**EXTRACTED INFORMATION**.
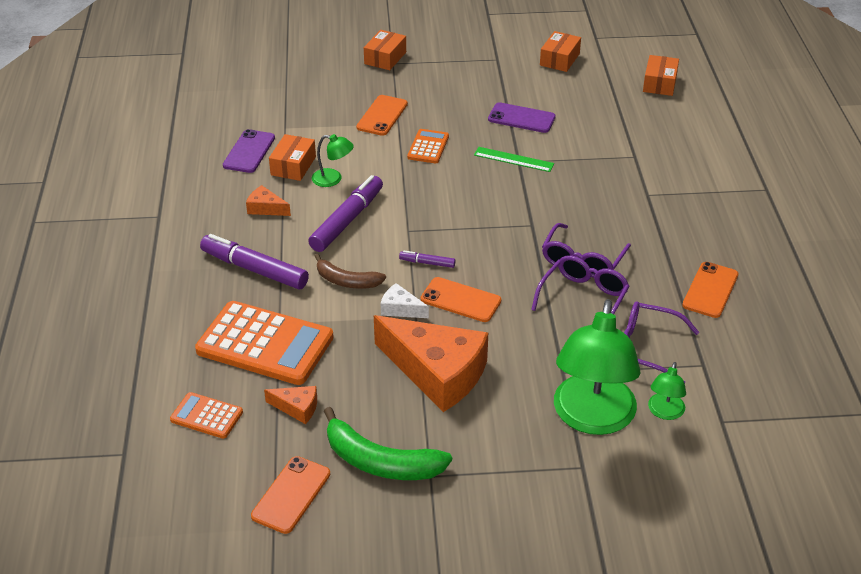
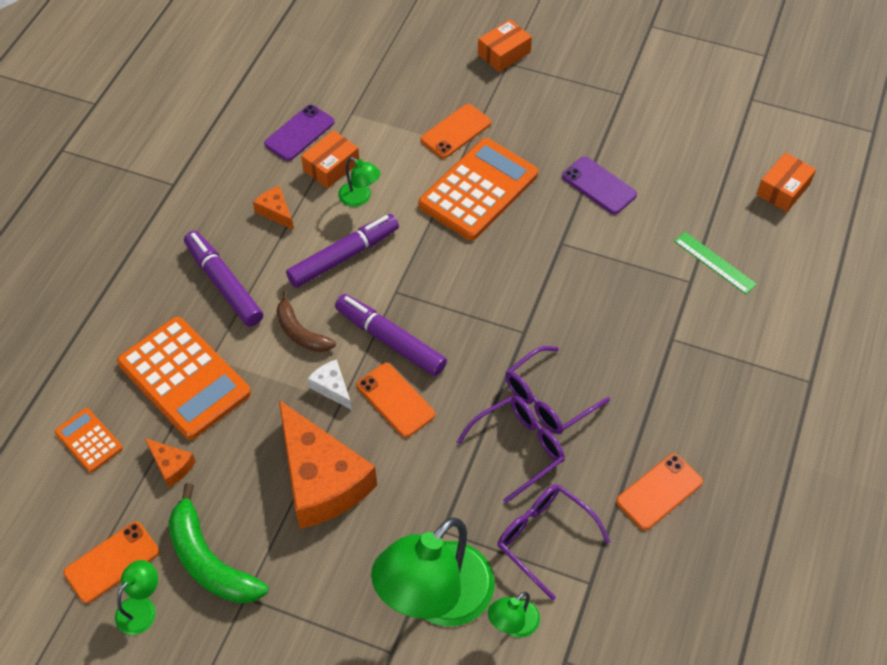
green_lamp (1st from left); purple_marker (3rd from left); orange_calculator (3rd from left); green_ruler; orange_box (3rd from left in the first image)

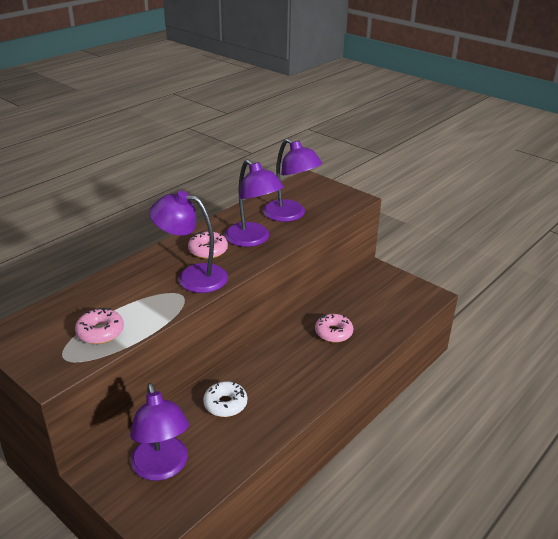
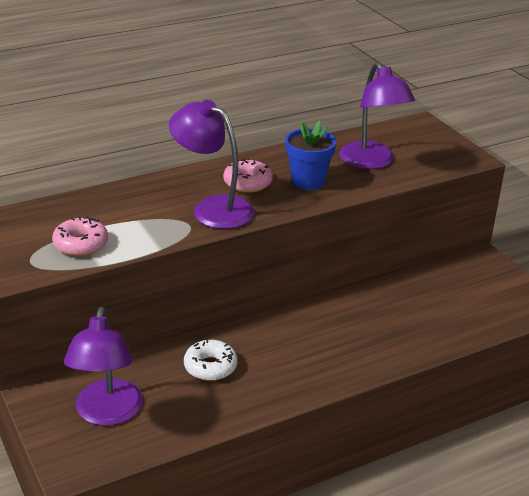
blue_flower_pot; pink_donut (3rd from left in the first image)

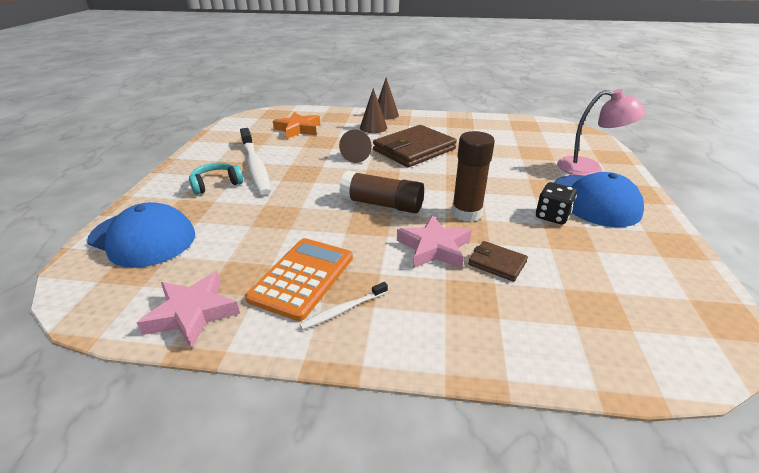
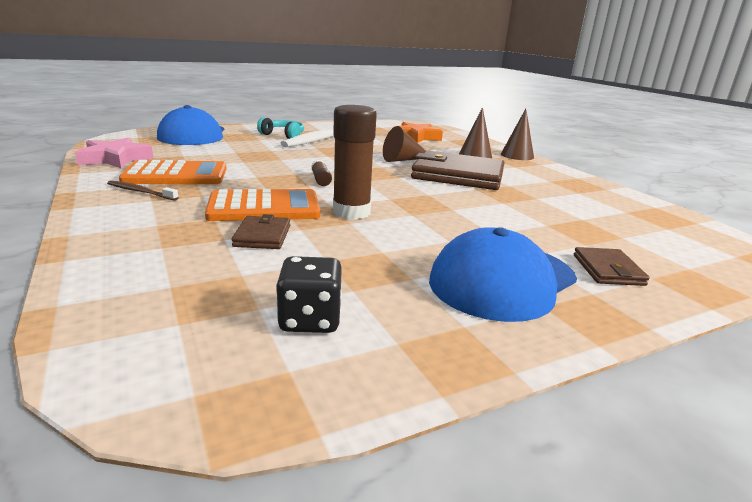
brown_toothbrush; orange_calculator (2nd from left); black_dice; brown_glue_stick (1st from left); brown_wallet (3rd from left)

---

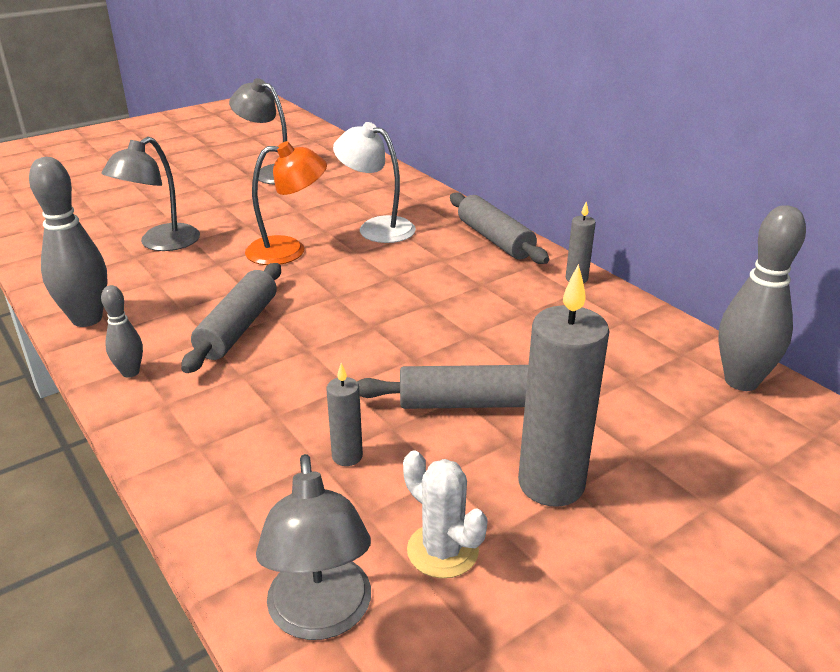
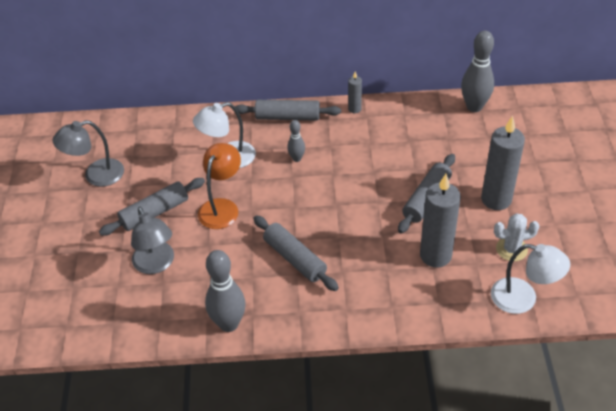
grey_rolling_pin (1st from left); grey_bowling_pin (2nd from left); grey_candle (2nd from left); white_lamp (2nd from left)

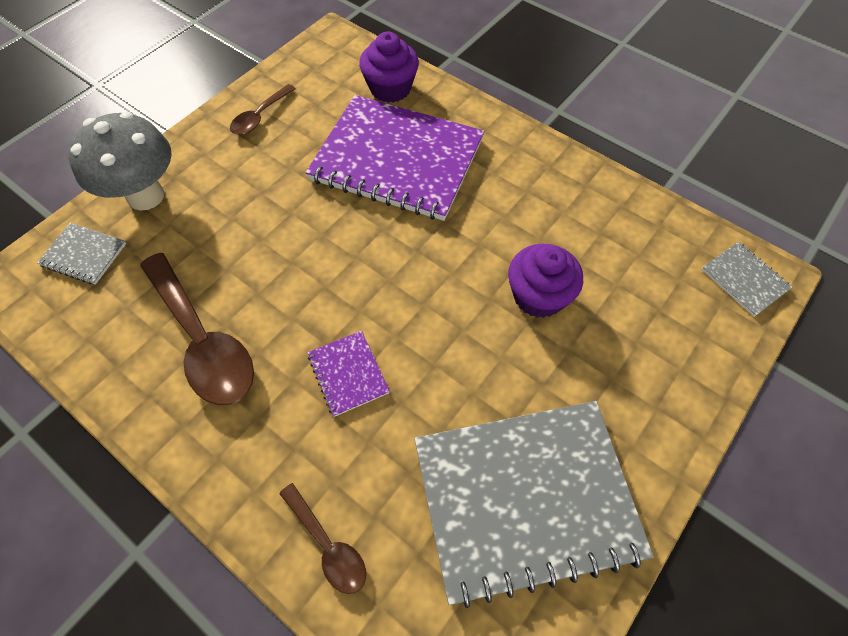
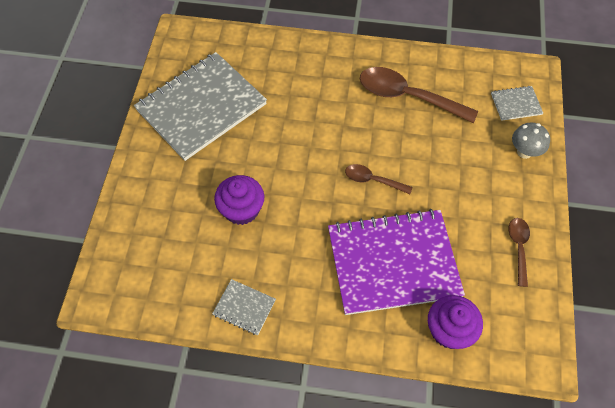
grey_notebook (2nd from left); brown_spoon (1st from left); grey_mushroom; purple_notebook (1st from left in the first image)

**PROBLEM TO SOLVE**.
Only the lines above from the one with "grey_rolling_pin (1st from" to the one with "grey_notebook (2nd from" should be printed, both included and exactly as written; no picture belongs in the copy.

**EXERCISE SOLUTION**.
grey_rolling_pin (1st from left); grey_bowling_pin (2nd from left); grey_candle (2nd from left); white_lamp (2nd from left)

grey_notebook (2nd from left); brown_spoon (1st from left); grey_mushroom; purple_notebook (1st from left in the first image)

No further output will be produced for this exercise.